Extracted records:
:::::

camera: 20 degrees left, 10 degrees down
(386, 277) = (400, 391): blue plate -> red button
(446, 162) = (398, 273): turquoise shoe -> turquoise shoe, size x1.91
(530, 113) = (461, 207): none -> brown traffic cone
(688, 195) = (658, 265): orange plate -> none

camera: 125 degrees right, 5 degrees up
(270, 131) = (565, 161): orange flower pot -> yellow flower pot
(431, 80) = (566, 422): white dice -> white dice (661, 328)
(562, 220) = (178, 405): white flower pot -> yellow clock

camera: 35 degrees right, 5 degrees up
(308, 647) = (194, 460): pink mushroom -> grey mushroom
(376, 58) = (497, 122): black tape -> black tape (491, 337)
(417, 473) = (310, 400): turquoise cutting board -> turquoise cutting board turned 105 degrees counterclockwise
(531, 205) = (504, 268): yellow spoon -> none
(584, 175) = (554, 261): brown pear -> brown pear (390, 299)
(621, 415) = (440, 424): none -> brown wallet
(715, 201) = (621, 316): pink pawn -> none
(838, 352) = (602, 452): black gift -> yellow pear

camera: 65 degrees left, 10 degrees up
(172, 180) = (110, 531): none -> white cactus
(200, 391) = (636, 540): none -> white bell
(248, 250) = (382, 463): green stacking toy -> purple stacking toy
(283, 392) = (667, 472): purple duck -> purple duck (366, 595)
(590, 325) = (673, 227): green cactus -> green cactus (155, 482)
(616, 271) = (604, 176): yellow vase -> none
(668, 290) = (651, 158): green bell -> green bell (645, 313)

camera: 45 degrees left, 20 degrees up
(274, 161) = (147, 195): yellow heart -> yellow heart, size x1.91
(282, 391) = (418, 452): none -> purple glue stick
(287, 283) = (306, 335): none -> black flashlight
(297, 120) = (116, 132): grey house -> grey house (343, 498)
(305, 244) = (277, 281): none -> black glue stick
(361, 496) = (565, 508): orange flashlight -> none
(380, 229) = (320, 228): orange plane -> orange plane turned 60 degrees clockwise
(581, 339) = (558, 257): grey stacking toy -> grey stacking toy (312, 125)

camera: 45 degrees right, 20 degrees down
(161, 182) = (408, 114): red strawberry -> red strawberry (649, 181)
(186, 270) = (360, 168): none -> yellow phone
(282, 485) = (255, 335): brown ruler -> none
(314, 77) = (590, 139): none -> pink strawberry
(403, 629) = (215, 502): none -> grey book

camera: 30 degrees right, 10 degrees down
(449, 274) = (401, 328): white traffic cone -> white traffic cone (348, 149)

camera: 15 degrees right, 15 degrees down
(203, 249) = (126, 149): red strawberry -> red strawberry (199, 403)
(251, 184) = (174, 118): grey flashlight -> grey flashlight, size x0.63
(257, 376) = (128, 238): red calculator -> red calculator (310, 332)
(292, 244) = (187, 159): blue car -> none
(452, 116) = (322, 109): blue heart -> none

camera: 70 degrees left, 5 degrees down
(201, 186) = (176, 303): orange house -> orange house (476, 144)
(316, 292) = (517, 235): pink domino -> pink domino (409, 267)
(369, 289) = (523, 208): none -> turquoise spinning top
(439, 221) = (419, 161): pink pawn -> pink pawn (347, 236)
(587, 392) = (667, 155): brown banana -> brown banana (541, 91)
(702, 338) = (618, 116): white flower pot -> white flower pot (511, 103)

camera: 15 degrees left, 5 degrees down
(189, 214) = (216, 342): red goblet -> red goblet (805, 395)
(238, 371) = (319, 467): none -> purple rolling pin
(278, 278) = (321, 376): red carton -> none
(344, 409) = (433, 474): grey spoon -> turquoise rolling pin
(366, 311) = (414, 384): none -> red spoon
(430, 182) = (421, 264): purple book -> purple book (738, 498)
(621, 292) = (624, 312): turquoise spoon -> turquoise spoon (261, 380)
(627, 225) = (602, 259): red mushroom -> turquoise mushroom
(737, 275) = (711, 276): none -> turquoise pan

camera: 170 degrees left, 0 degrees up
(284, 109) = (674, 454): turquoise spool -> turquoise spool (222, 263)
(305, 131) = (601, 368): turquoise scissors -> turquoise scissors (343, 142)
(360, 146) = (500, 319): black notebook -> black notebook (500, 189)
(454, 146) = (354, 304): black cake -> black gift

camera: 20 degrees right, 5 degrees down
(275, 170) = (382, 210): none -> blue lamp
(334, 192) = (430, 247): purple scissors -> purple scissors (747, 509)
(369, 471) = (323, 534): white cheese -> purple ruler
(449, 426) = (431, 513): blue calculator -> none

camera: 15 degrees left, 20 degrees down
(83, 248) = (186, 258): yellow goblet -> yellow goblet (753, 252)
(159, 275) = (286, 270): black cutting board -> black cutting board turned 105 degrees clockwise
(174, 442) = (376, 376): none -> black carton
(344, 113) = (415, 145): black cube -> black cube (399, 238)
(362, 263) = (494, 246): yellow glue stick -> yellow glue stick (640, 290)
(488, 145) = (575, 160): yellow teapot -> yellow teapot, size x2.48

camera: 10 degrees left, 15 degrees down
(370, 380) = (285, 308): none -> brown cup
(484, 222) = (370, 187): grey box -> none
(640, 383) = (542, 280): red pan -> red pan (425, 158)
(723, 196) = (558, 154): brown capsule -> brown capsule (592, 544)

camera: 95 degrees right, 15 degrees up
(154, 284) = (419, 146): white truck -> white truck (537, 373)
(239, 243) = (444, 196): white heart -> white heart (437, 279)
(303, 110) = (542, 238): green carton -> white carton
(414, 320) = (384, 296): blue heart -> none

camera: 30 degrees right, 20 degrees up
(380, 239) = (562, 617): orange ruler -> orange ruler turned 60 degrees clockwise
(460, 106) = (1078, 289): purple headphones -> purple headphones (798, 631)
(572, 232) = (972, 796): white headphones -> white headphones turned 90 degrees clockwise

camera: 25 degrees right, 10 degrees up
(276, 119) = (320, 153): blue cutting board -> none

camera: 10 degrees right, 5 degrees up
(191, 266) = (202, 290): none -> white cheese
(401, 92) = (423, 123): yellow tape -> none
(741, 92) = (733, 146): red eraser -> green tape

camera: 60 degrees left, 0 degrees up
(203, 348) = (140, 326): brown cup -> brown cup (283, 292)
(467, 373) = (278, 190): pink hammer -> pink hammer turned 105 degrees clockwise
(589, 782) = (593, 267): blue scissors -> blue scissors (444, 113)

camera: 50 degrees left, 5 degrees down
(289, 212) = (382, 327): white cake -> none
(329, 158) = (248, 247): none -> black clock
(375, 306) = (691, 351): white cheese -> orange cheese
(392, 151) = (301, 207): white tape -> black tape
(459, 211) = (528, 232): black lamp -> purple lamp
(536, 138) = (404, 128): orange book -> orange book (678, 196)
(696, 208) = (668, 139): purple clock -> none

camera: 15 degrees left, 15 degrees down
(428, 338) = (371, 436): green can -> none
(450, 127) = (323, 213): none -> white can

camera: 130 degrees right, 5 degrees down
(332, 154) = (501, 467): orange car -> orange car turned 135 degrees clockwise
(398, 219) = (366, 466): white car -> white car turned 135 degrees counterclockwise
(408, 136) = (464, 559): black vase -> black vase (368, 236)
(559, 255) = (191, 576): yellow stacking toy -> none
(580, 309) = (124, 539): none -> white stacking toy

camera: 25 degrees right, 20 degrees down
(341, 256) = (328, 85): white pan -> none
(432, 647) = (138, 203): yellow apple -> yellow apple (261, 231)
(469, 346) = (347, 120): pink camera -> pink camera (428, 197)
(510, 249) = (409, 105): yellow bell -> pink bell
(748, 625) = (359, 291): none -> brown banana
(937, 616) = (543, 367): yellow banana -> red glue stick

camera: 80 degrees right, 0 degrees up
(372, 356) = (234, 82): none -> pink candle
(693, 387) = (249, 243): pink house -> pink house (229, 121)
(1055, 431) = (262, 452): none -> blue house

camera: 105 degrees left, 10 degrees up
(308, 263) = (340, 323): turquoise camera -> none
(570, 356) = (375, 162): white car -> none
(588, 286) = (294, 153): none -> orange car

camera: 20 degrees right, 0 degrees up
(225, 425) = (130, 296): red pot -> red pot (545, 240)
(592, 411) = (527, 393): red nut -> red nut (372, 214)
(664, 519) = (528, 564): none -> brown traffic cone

:::::

Give the exact lines, and only those, from the line containing "(449, 426) = (431, 513): blue" through the line containing "(362, 263) = (494, 246): yellow" in the entries above.

(449, 426) = (431, 513): blue calculator -> none

camera: 15 degrees left, 20 degrees down
(83, 248) = (186, 258): yellow goblet -> yellow goblet (753, 252)
(159, 275) = (286, 270): black cutting board -> black cutting board turned 105 degrees clockwise
(174, 442) = (376, 376): none -> black carton
(344, 113) = (415, 145): black cube -> black cube (399, 238)
(362, 263) = (494, 246): yellow glue stick -> yellow glue stick (640, 290)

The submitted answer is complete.